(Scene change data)
☆ ☆ ☆ ☆ ☆ ☆ ☆

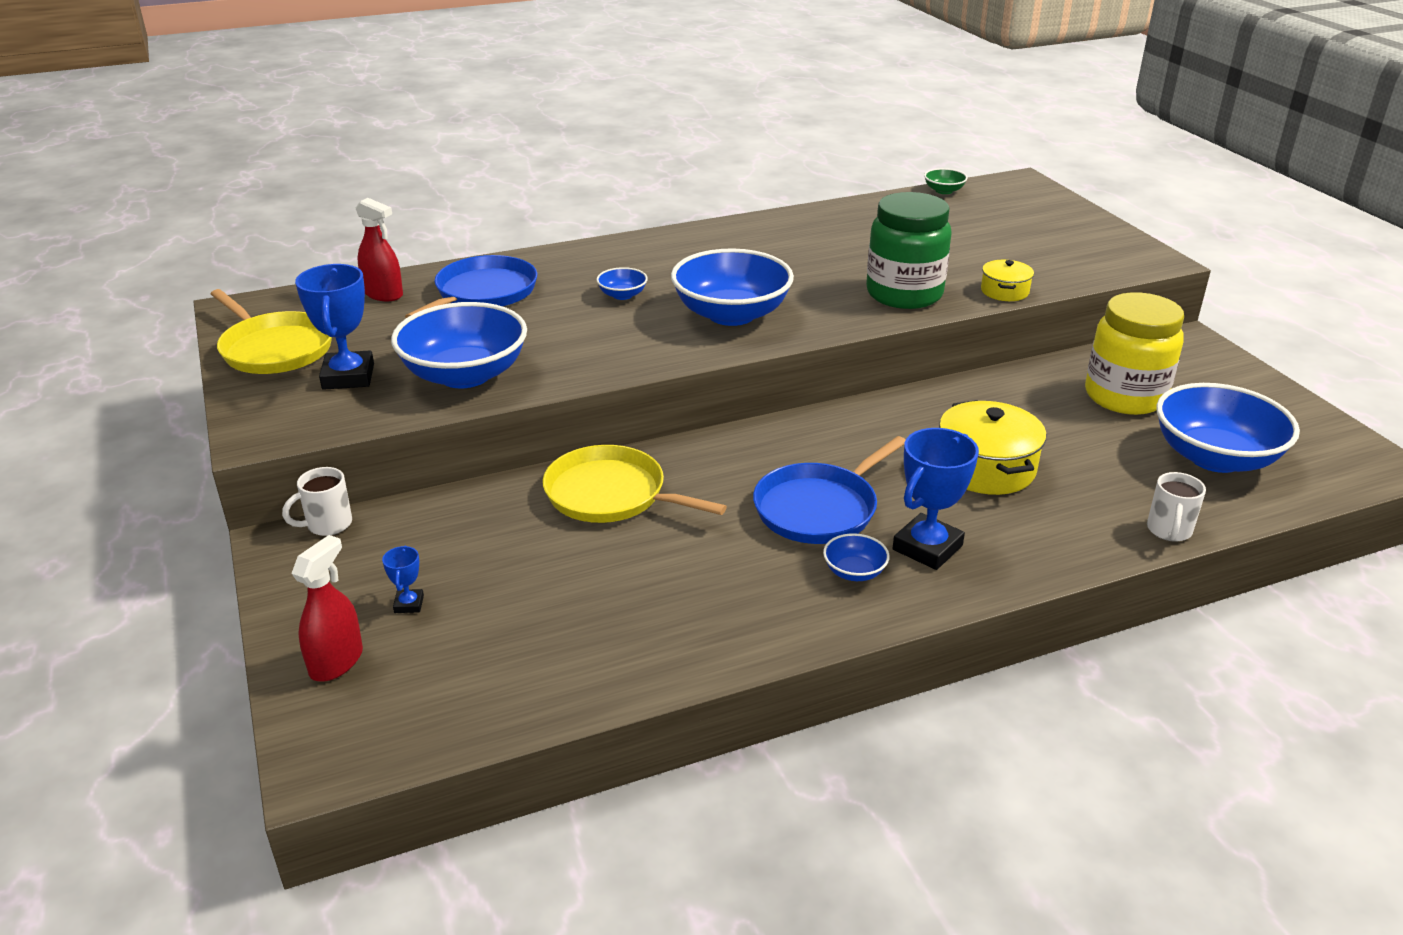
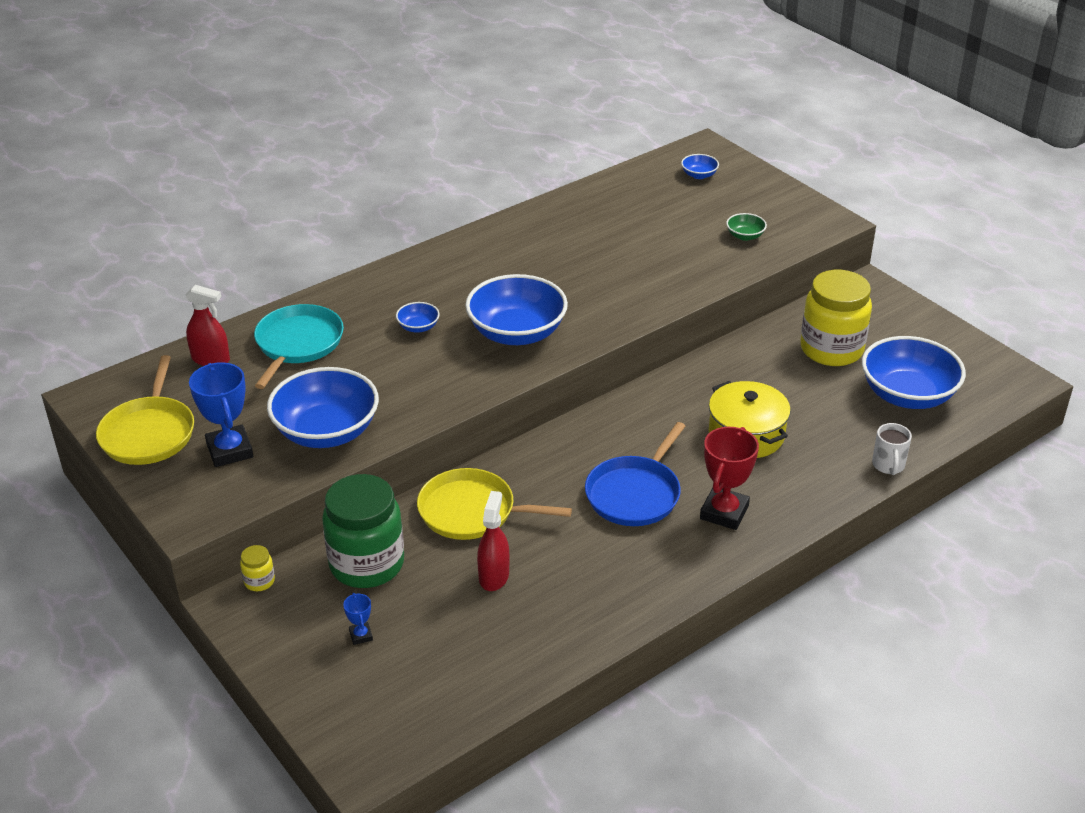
camera: 15 degrees left, 5 degrees up
(275, 348) = (149, 433): yellow pan -> yellow pan turned 60 degrees clockwise
(327, 525) = (259, 581): white mug -> yellow jar
(336, 662) = (330, 692): red spray bottle -> red spray bottle (494, 576)
(483, 293) = (298, 344): blue pan -> turquoise pan
(854, 572) = (678, 543): blue bowl -> blue bowl (699, 175)
(904, 294) = (647, 289): green jar -> green jar (367, 564)
(927, 548) = (724, 512): blue trophy -> red trophy
(944, 191) = (643, 167): green bowl -> green bowl (745, 236)
(1004, 291) = (725, 273): yellow pot -> none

☆ ☆ ☆ ☆ ☆ ☆ ☆

YOUR ASSIGNMENT - Exactly as they appear above, write out the line containing "(483, 293) = (298, 344): blue" and each line that comes after it in the records.

WRITTEN REPLY -
(483, 293) = (298, 344): blue pan -> turquoise pan
(854, 572) = (678, 543): blue bowl -> blue bowl (699, 175)
(904, 294) = (647, 289): green jar -> green jar (367, 564)
(927, 548) = (724, 512): blue trophy -> red trophy
(944, 191) = (643, 167): green bowl -> green bowl (745, 236)
(1004, 291) = (725, 273): yellow pot -> none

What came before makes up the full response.